● What the task requires: Beginning with the line that contains "U3 pin OA: MB2 -> MA2", repeat each line exactly through the end of the listing below. Pictures stay out.

● Available data:
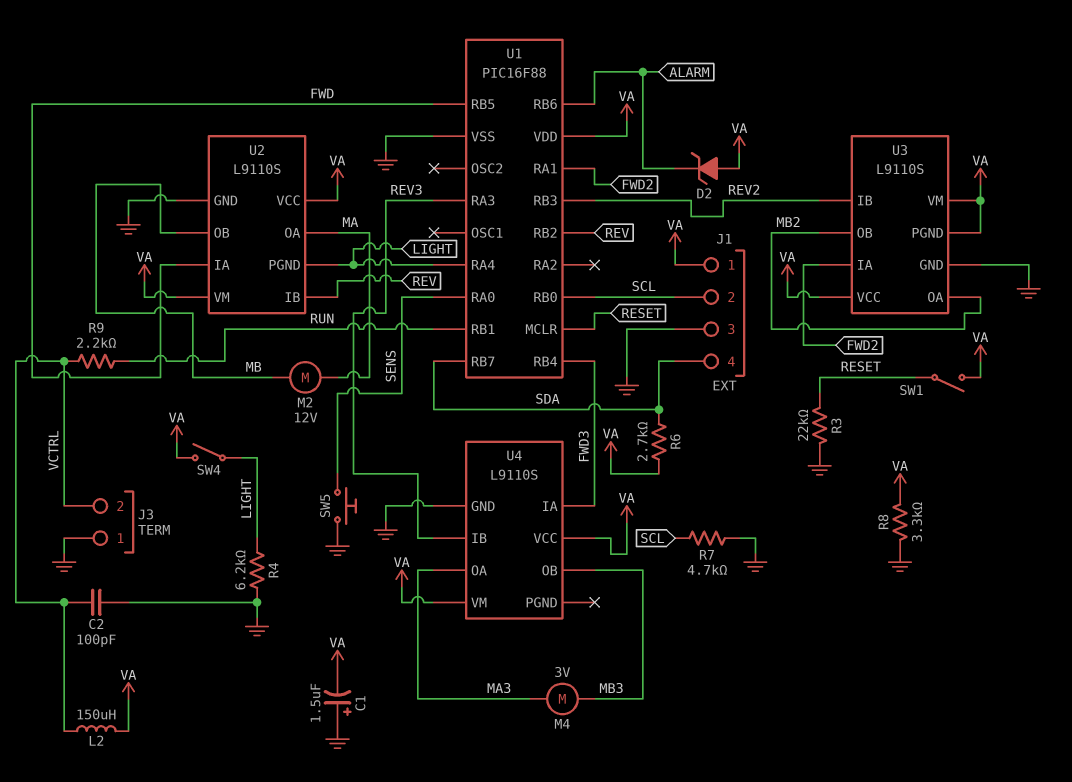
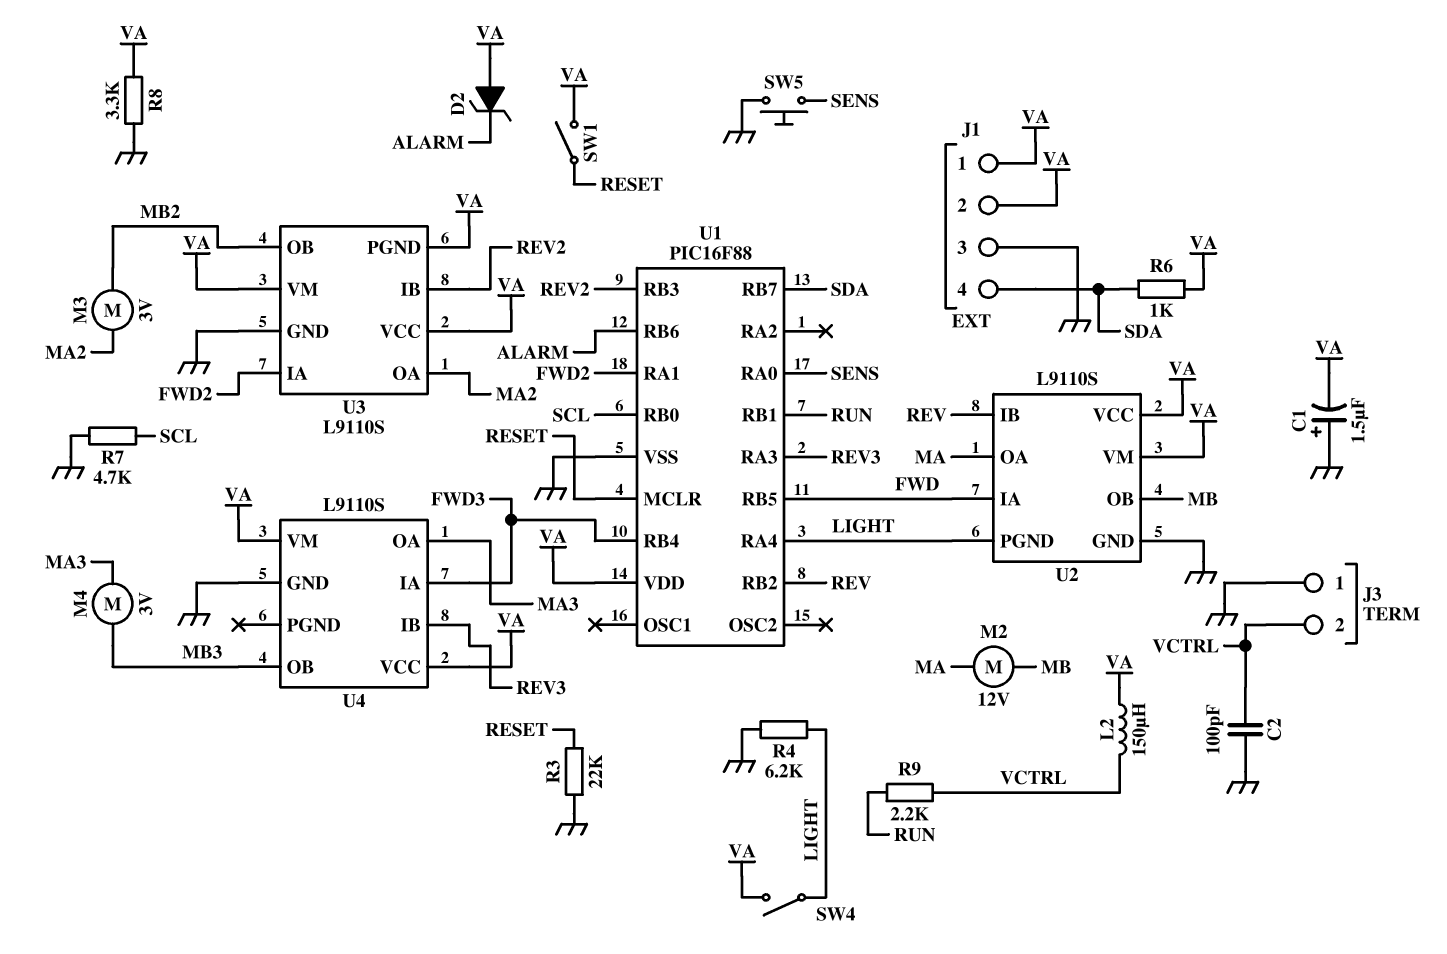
J1 pin 2: SCL -> VA
M3: none -> motor 3V (MA2, MB2)
R6: 2.7k (SDA, VA) -> 1k (SDA, VA)
U3 pin OA: MB2 -> MA2

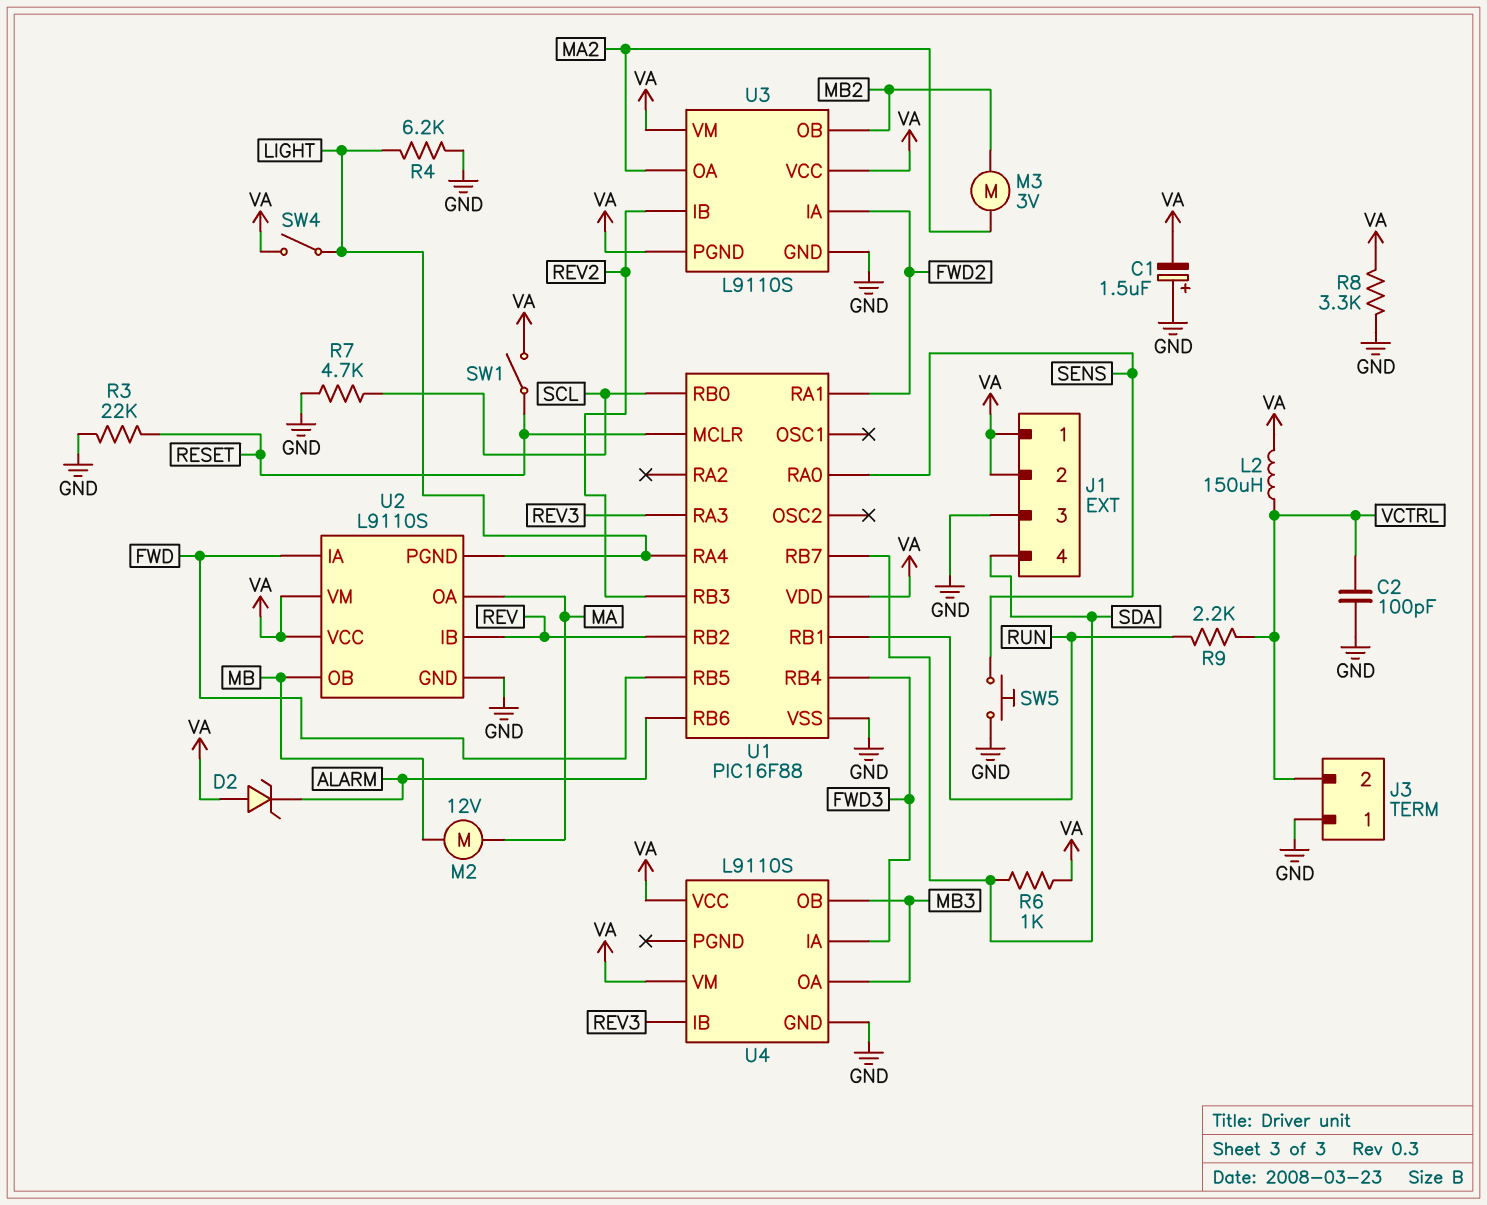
M4: motor 3V (MA3, MB3) -> none
U4 pin OA: MA3 -> MB3

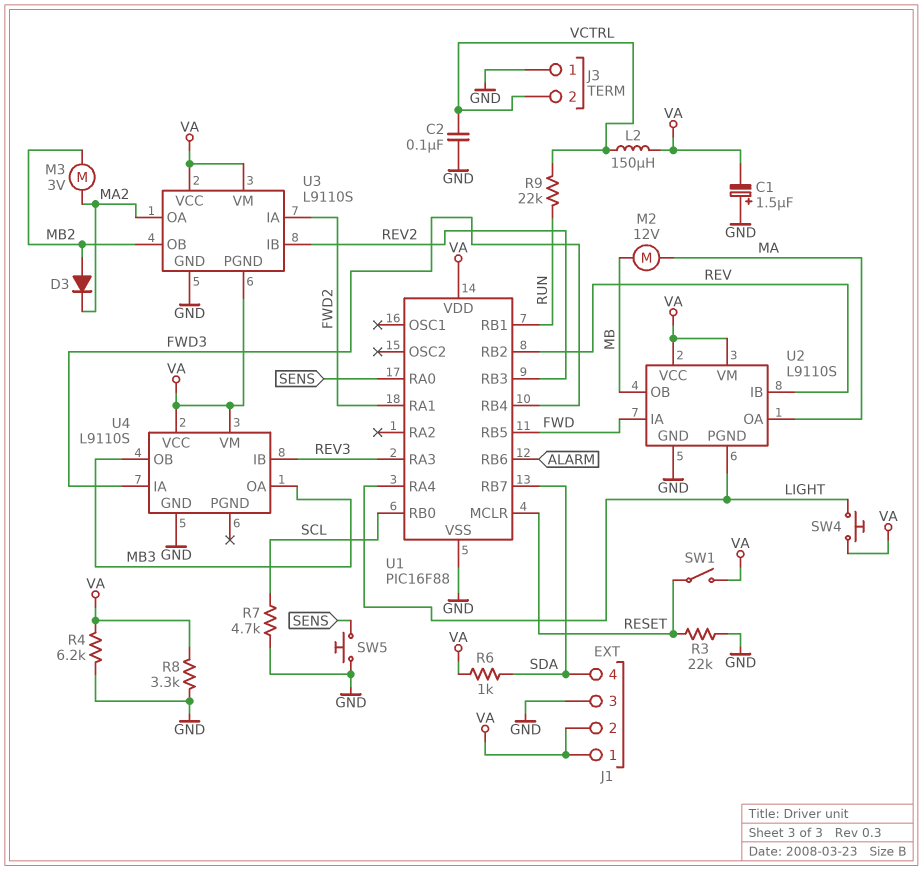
C2: 100pF (GND, VCTRL) -> 100nF (GND, VCTRL)
D2: zener (A VA, K ALARM) -> none
D3: none -> diode (A MB2, K MA2)
R4: 6.2k (GND, LIGHT) -> 6.2k (GND, VA)
R9: 2.2k (RUN, VCTRL) -> 22k (RUN, VCTRL)
SW4: switch (LIGHT, VA) -> button (LIGHT, VA)

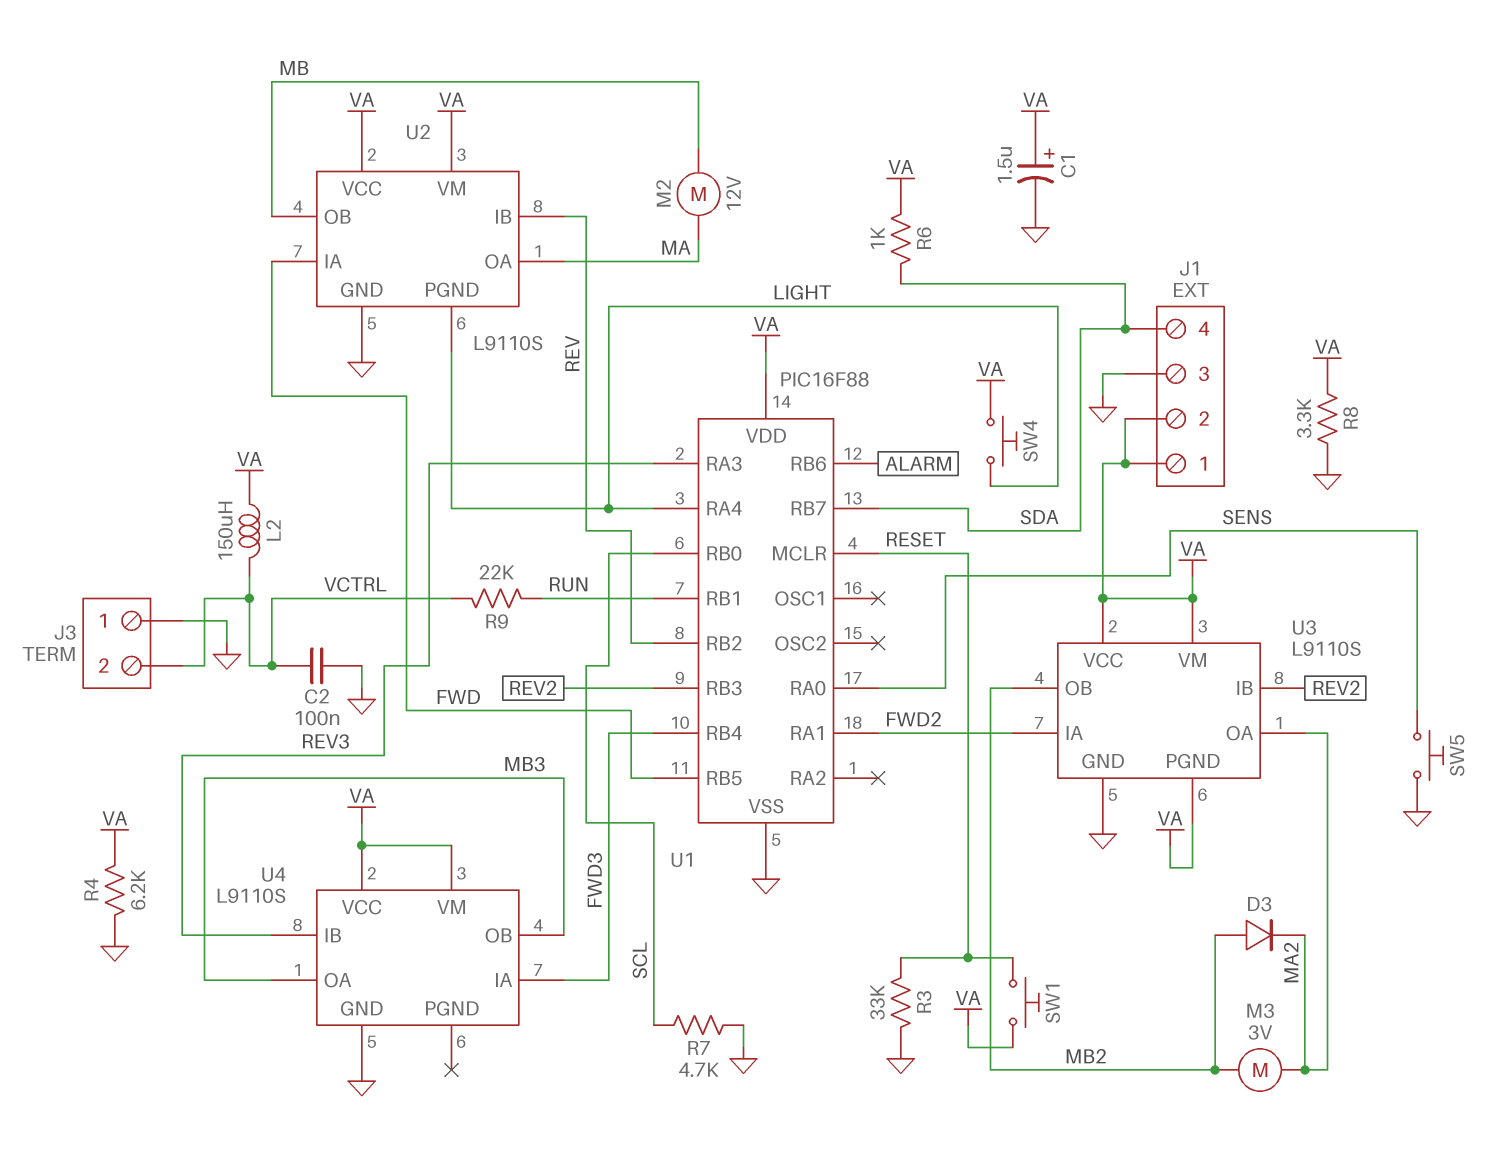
C1: 1.5uF (plus GND, minus VA) -> 1.5uF (plus VA, minus GND)
R3: 22k (GND, RESET) -> 33k (GND, RESET)
SW1: switch (RESET, VA) -> button (RESET, VA)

● Task result:
U3 pin OA: MB2 -> MA2

M4: motor 3V (MA3, MB3) -> none
U4 pin OA: MA3 -> MB3

C2: 100pF (GND, VCTRL) -> 100nF (GND, VCTRL)
D2: zener (A VA, K ALARM) -> none
D3: none -> diode (A MB2, K MA2)
R4: 6.2k (GND, LIGHT) -> 6.2k (GND, VA)
R9: 2.2k (RUN, VCTRL) -> 22k (RUN, VCTRL)
SW4: switch (LIGHT, VA) -> button (LIGHT, VA)

C1: 1.5uF (plus GND, minus VA) -> 1.5uF (plus VA, minus GND)
R3: 22k (GND, RESET) -> 33k (GND, RESET)
SW1: switch (RESET, VA) -> button (RESET, VA)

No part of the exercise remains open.